▸ Do this: Collect the lines of the entries where "field" shows up.

□ □ □

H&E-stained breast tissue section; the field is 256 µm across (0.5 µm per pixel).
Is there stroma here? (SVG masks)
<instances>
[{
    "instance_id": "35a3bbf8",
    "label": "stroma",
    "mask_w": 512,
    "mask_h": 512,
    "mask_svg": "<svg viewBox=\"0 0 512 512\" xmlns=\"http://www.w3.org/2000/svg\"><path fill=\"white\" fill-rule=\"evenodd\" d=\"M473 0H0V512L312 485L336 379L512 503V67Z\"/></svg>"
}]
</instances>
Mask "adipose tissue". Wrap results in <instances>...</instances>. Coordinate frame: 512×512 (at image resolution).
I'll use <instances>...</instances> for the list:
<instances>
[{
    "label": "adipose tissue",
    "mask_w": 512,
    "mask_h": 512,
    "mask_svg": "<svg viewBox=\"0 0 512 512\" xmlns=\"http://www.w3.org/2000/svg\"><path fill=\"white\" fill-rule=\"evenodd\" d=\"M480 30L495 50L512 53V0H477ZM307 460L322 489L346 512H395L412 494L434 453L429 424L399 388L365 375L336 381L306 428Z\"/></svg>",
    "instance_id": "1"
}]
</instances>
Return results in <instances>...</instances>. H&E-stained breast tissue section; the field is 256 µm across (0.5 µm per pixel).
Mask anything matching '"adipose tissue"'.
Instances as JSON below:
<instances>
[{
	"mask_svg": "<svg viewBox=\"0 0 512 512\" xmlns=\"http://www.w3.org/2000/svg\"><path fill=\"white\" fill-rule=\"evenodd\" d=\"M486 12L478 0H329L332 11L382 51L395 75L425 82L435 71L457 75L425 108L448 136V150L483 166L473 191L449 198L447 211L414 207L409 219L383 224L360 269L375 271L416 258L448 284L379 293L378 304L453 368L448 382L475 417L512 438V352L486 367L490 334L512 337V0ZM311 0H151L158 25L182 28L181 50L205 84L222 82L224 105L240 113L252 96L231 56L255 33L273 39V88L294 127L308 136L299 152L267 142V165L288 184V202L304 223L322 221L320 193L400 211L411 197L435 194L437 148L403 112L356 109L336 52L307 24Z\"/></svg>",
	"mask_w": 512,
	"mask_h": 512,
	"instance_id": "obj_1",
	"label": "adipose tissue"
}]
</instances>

□ □ □

▸ Output of the exercise:
H&E-stained breast tissue section; the field is 256 µm across (0.5 µm per pixel).
Return results in <instances>...</instances>. H&E-stained breast tissue section; the field is 256 µm across (0.5 µm per pixel).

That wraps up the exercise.